**Work instructions**
With the pictures removed, reproduce exactly the lines from the one that contains "turquoise hammer: 5 -> 3" through the last line of the entries below.
===
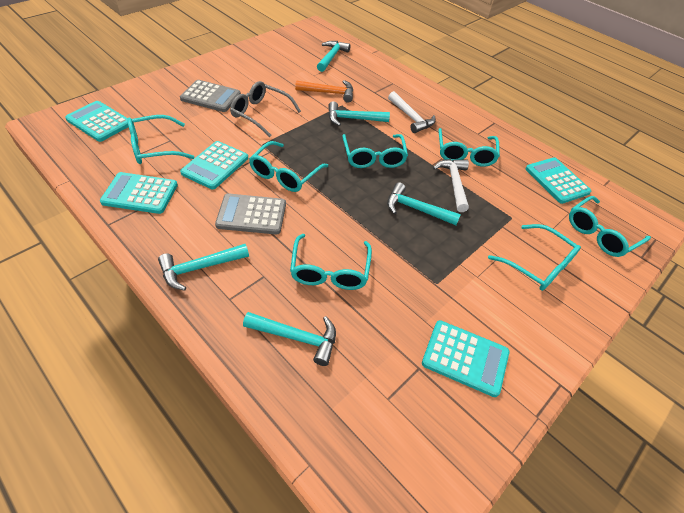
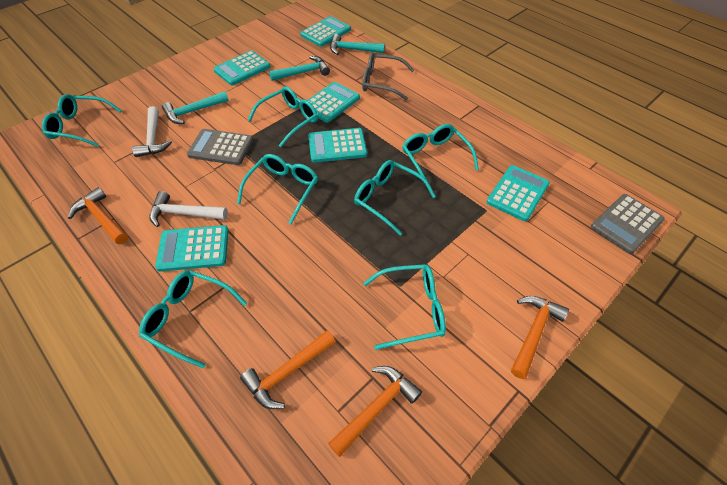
orange hammer: 1 -> 4
turquoise calculator: 5 -> 6
turquoise hammer: 5 -> 3

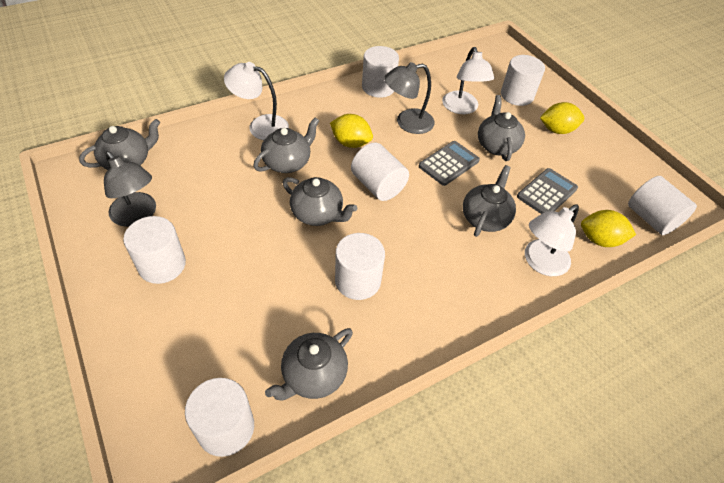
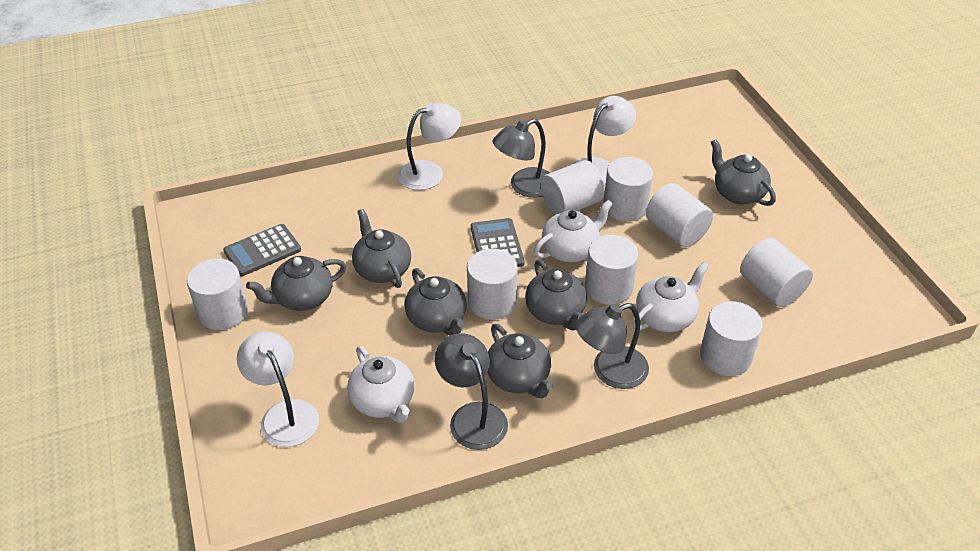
grey lamp: 2 -> 3
white cylinder: 7 -> 8
white teapot: 0 -> 3
yellow lemon: 3 -> 0

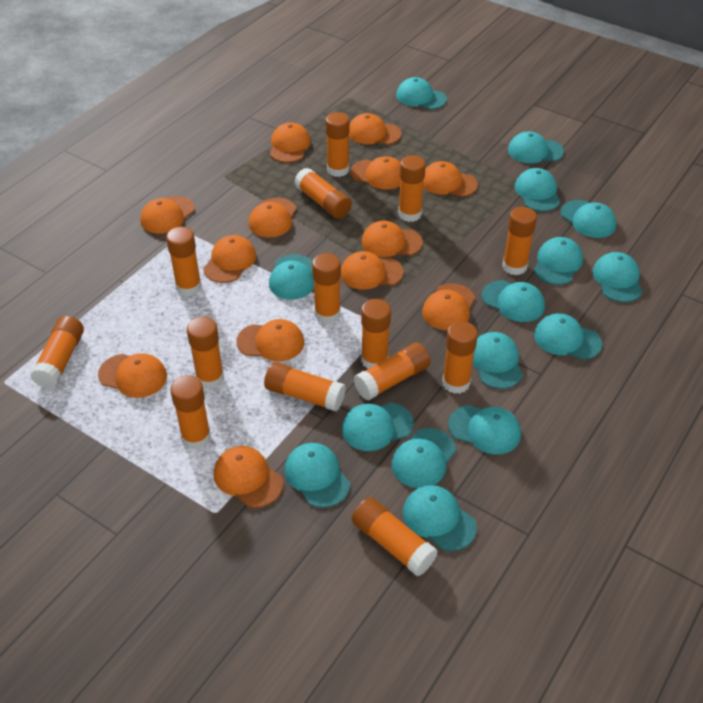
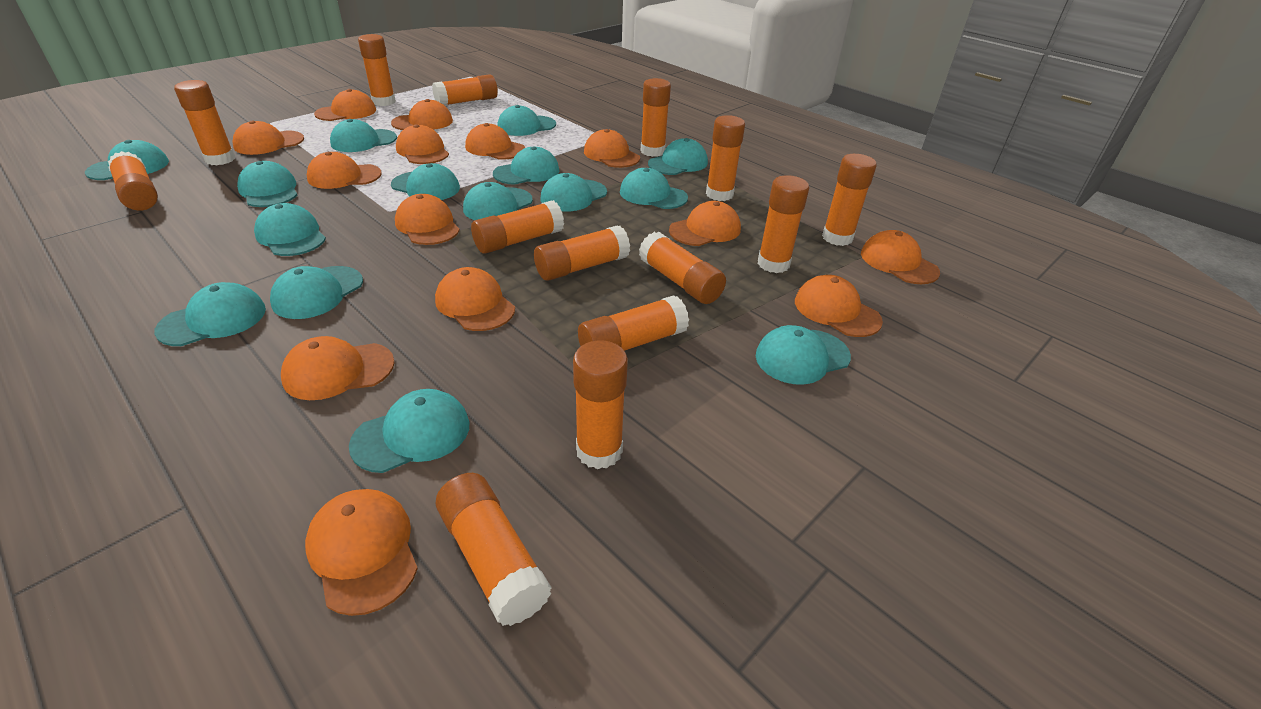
orange cap: 13 -> 14

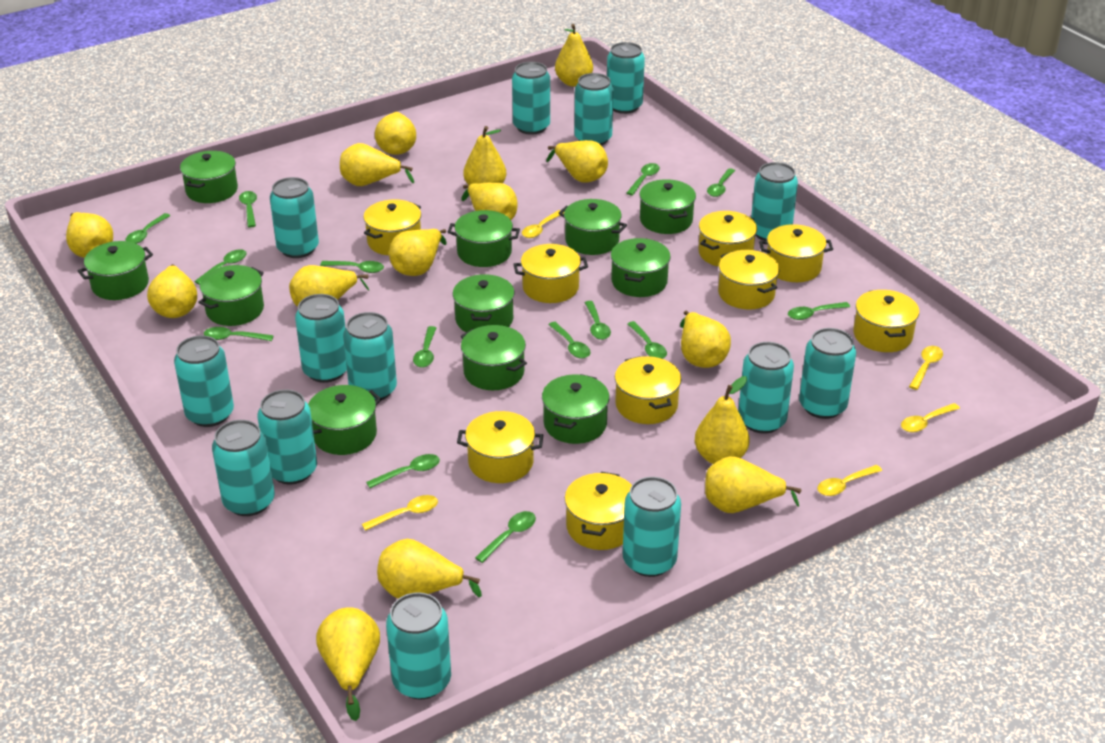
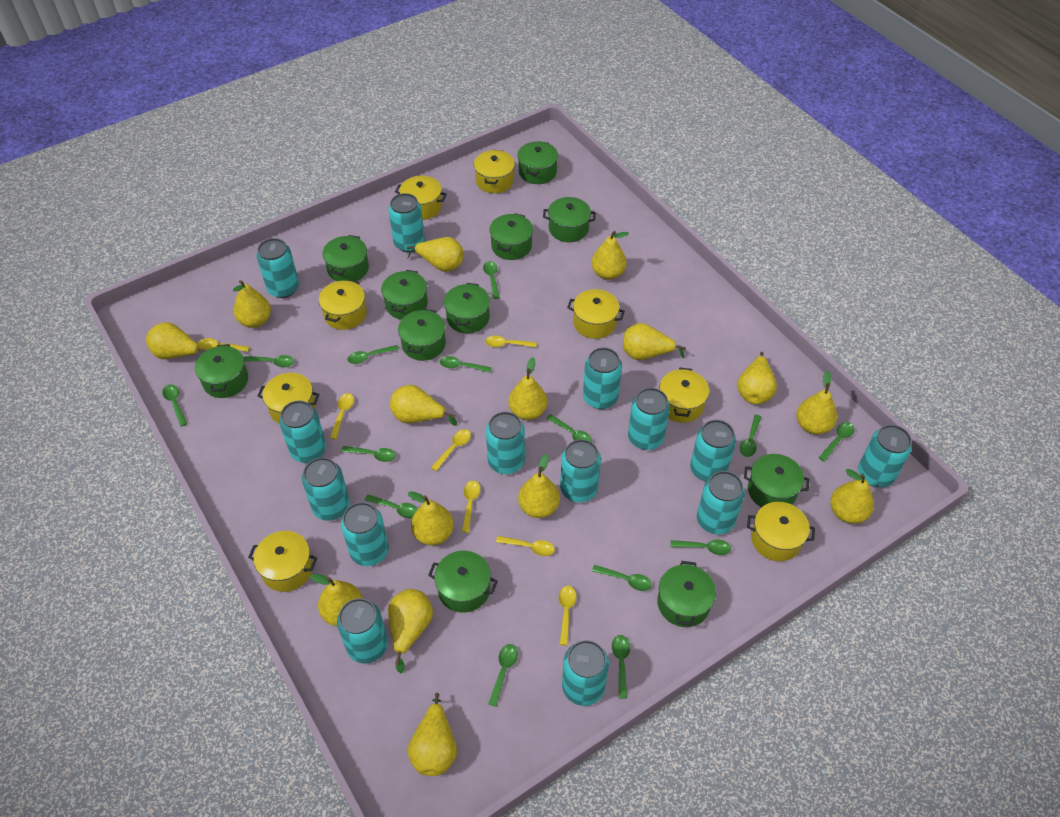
yellow pot: 9 -> 8
yellow spoon: 5 -> 7

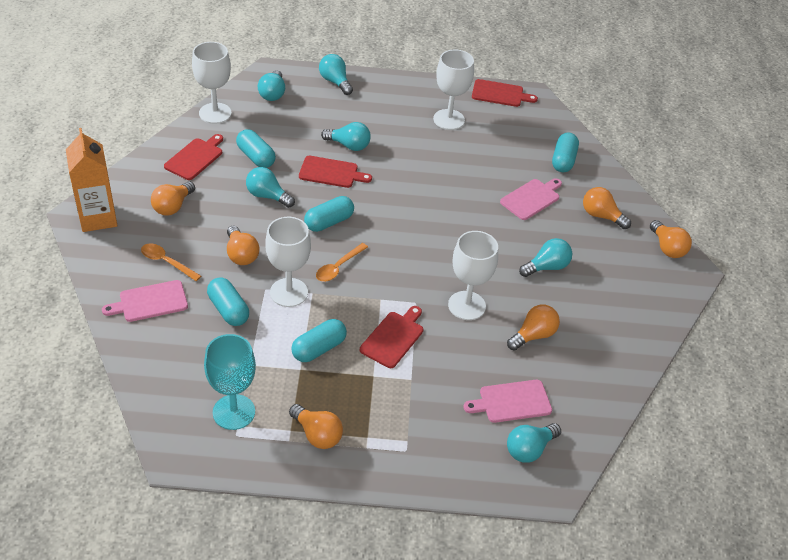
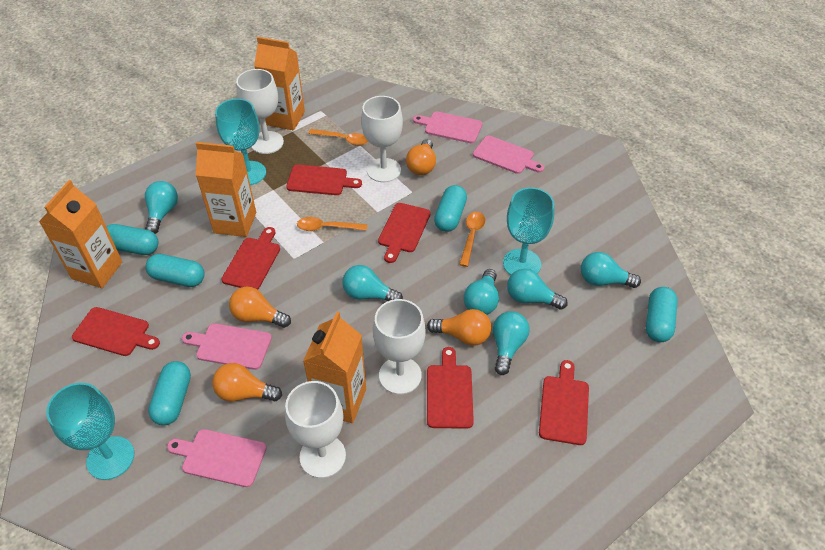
orange carton: 1 -> 4
orange light bulb: 6 -> 4
orange spoon: 2 -> 3
pink cutting board: 3 -> 4
red cutting board: 4 -> 6
turquoise goblet: 1 -> 3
===
**Response below**
turquoise hammer: 5 -> 3

grey lamp: 2 -> 3
white cylinder: 7 -> 8
white teapot: 0 -> 3
yellow lemon: 3 -> 0

orange cap: 13 -> 14

yellow pot: 9 -> 8
yellow spoon: 5 -> 7

orange carton: 1 -> 4
orange light bulb: 6 -> 4
orange spoon: 2 -> 3
pink cutting board: 3 -> 4
red cutting board: 4 -> 6
turquoise goblet: 1 -> 3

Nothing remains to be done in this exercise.